◆ Exercise aim ◆
Show each line of the records below where the word "turquoise" occurs.

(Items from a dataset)
──────────
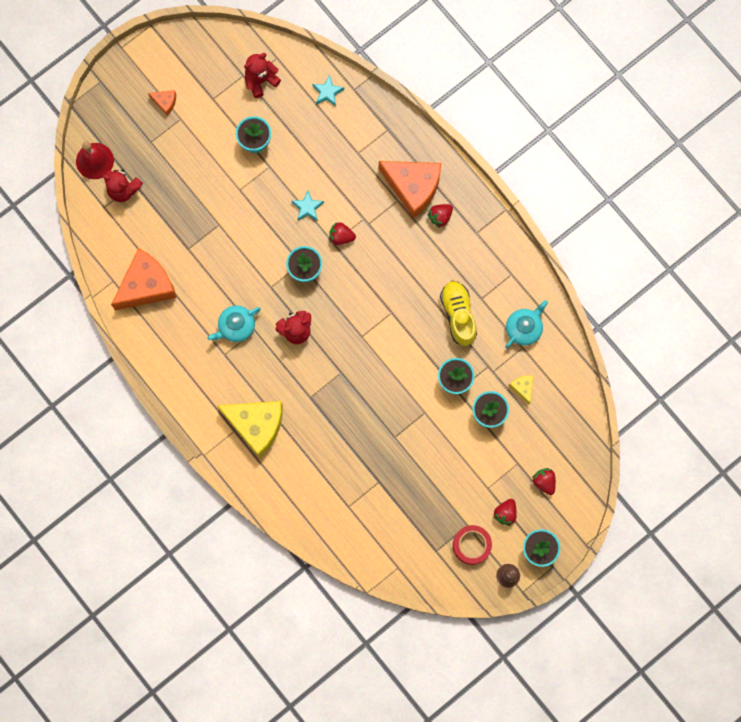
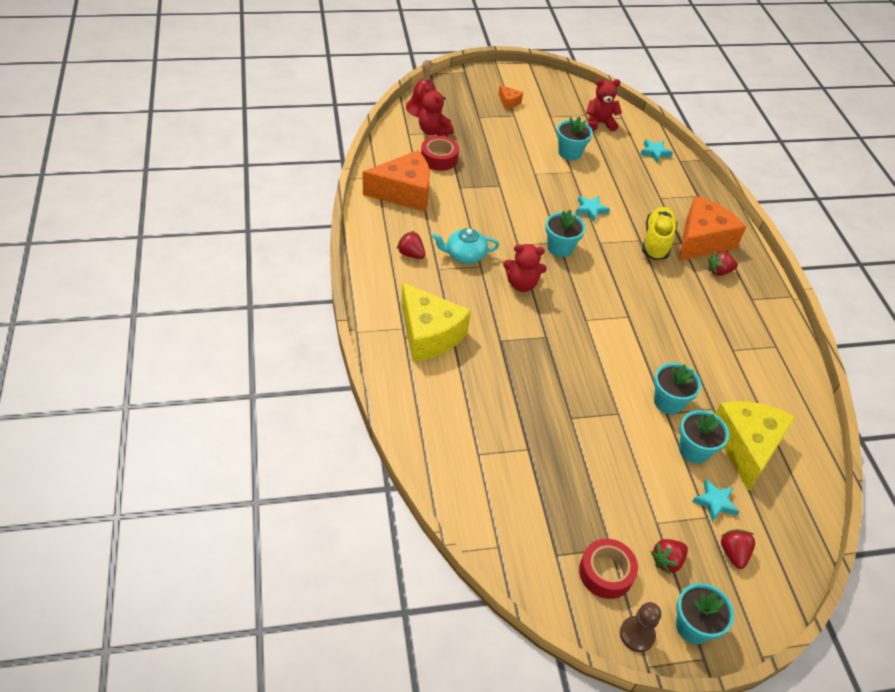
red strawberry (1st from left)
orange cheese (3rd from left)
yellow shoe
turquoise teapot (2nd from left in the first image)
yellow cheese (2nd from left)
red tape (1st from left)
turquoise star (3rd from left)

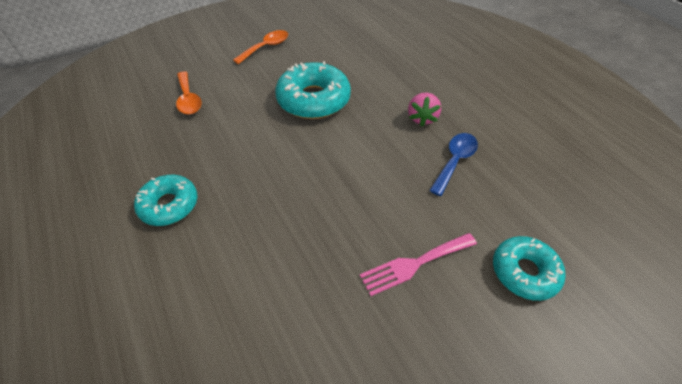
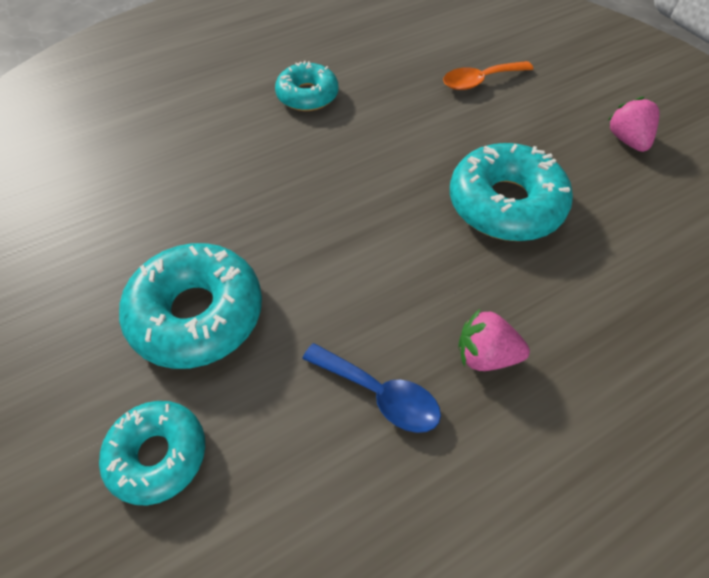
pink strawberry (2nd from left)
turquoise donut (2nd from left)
──────────
◆ Response ◆
turquoise teapot (2nd from left in the first image)
turquoise star (3rd from left)
turquoise donut (2nd from left)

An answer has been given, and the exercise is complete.